### [What is expected]
Below are the records; retype them exactly and omit each picture.

### [Provided records]

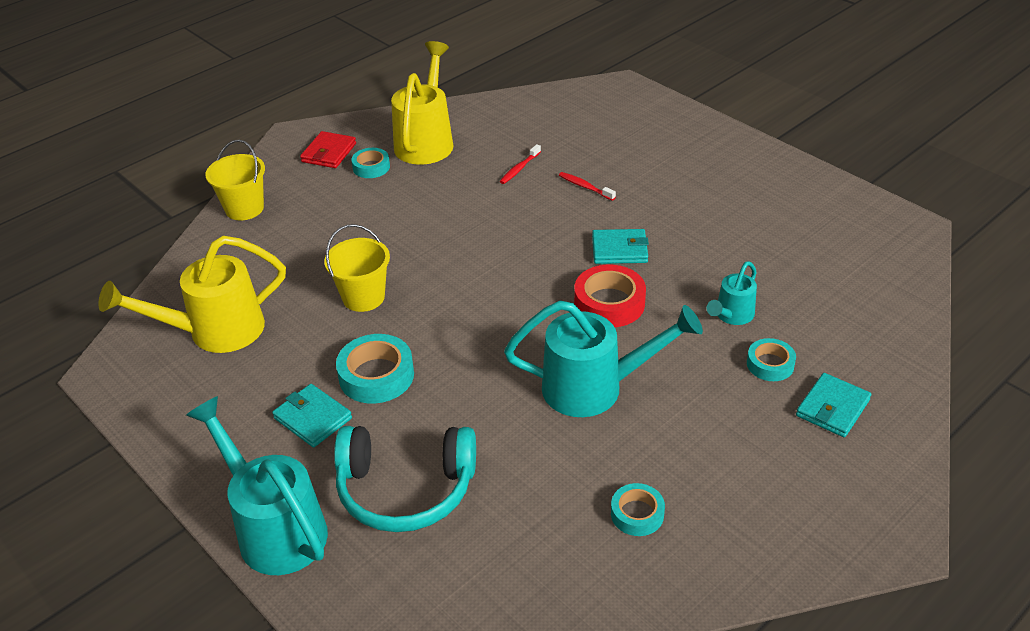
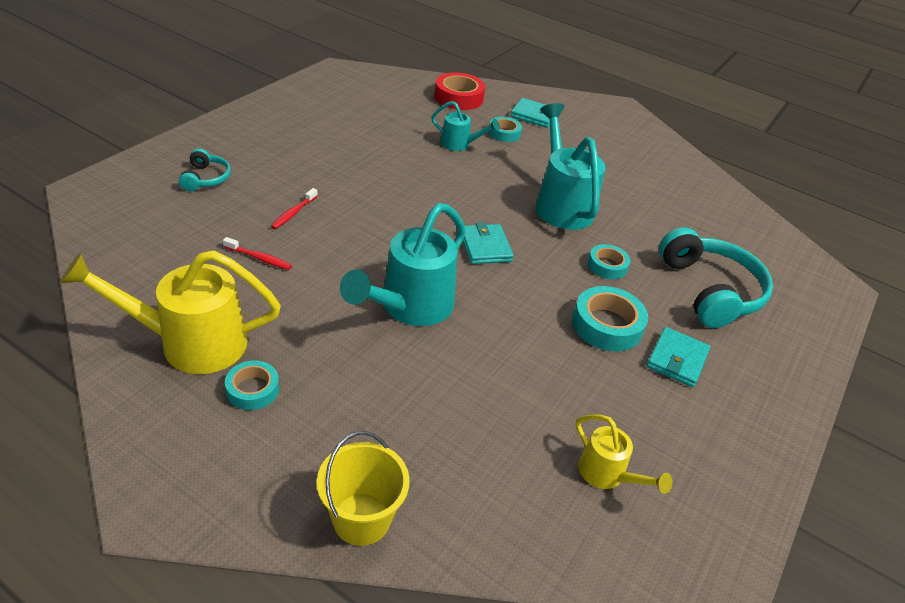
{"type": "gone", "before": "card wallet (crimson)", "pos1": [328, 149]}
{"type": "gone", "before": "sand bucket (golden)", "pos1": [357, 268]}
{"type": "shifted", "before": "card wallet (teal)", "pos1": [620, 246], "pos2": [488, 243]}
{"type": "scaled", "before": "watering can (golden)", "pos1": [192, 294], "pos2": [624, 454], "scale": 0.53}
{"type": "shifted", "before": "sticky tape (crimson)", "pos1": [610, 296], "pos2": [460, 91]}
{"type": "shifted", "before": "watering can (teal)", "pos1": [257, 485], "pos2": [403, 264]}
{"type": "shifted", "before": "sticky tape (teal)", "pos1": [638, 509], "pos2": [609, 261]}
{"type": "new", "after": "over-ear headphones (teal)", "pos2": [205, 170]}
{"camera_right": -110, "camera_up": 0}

### [Your solution]
{"type": "gone", "before": "card wallet (crimson)", "pos1": [328, 149]}
{"type": "gone", "before": "sand bucket (golden)", "pos1": [357, 268]}
{"type": "shifted", "before": "card wallet (teal)", "pos1": [620, 246], "pos2": [488, 243]}
{"type": "scaled", "before": "watering can (golden)", "pos1": [192, 294], "pos2": [624, 454], "scale": 0.53}
{"type": "shifted", "before": "sticky tape (crimson)", "pos1": [610, 296], "pos2": [460, 91]}
{"type": "shifted", "before": "watering can (teal)", "pos1": [257, 485], "pos2": [403, 264]}
{"type": "shifted", "before": "sticky tape (teal)", "pos1": [638, 509], "pos2": [609, 261]}
{"type": "new", "after": "over-ear headphones (teal)", "pos2": [205, 170]}
{"camera_right": -110, "camera_up": 0}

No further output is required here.